[Records provided]:
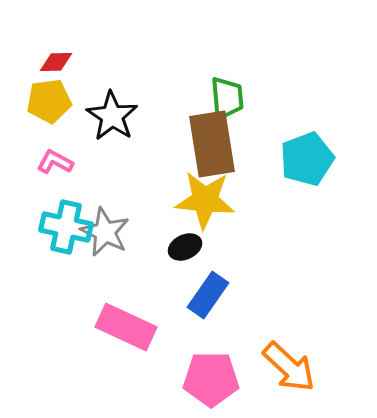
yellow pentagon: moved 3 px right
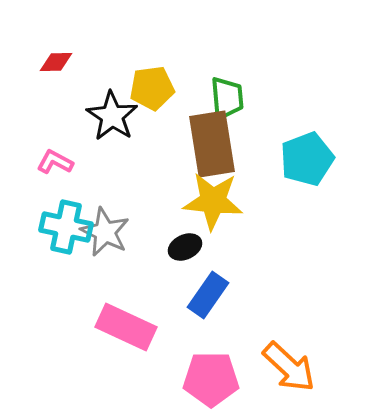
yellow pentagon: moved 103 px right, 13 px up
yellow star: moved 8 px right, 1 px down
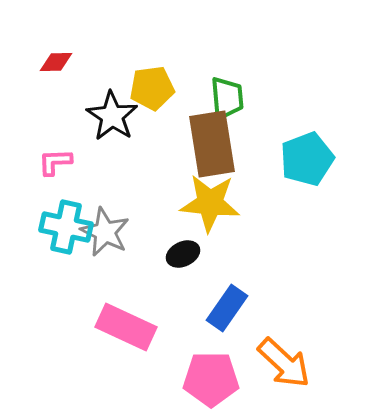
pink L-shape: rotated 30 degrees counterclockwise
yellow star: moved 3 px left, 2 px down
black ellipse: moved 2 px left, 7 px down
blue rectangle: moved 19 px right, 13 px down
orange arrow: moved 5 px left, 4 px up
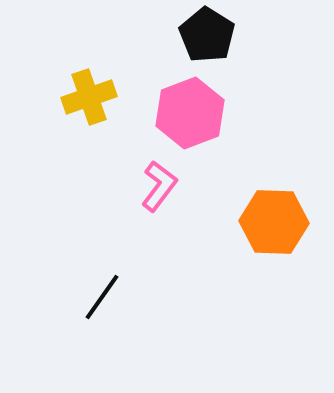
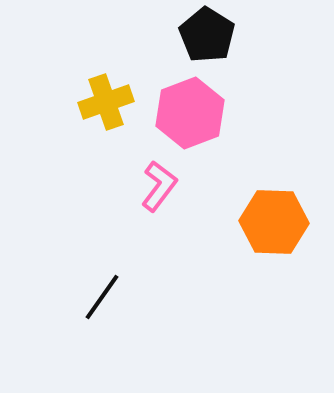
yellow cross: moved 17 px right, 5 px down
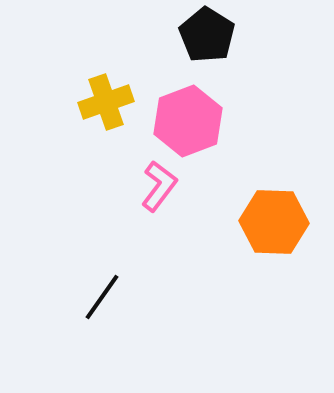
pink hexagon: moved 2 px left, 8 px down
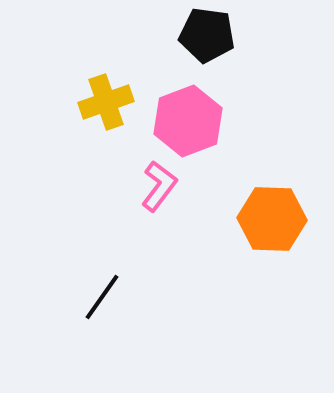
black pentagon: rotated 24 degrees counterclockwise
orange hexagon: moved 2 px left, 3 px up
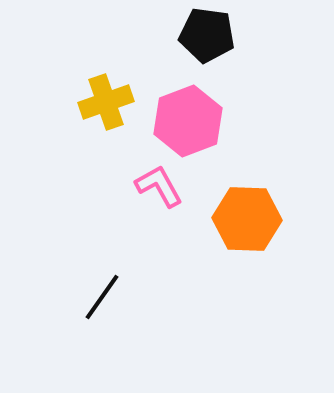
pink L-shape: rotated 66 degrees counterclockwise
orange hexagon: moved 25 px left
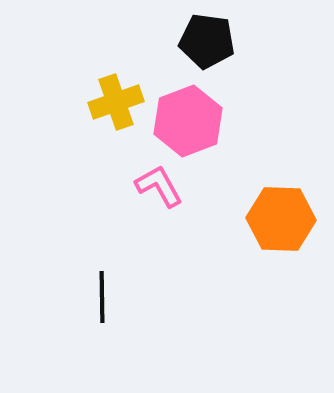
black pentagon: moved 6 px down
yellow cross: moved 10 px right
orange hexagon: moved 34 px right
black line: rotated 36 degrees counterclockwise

[Task]: Arrange every line of the items above as a numbered list, skipping blank lines and leaving the picture lines out.

[Full answer]:
1. yellow pentagon: moved 3 px right
2. yellow pentagon: moved 103 px right, 13 px up
3. yellow star: moved 8 px right, 1 px down
4. pink L-shape: rotated 30 degrees counterclockwise
5. yellow star: moved 3 px left, 2 px down
6. black ellipse: moved 2 px left, 7 px down
7. blue rectangle: moved 19 px right, 13 px down
8. orange arrow: moved 5 px left, 4 px up
9. yellow cross: moved 17 px right, 5 px down
10. pink hexagon: moved 2 px left, 8 px down
11. black pentagon: rotated 24 degrees counterclockwise
12. orange hexagon: moved 2 px left, 3 px up
13. pink L-shape: rotated 66 degrees counterclockwise
14. orange hexagon: moved 25 px left
15. black pentagon: moved 6 px down
16. yellow cross: moved 10 px right
17. orange hexagon: moved 34 px right
18. black line: rotated 36 degrees counterclockwise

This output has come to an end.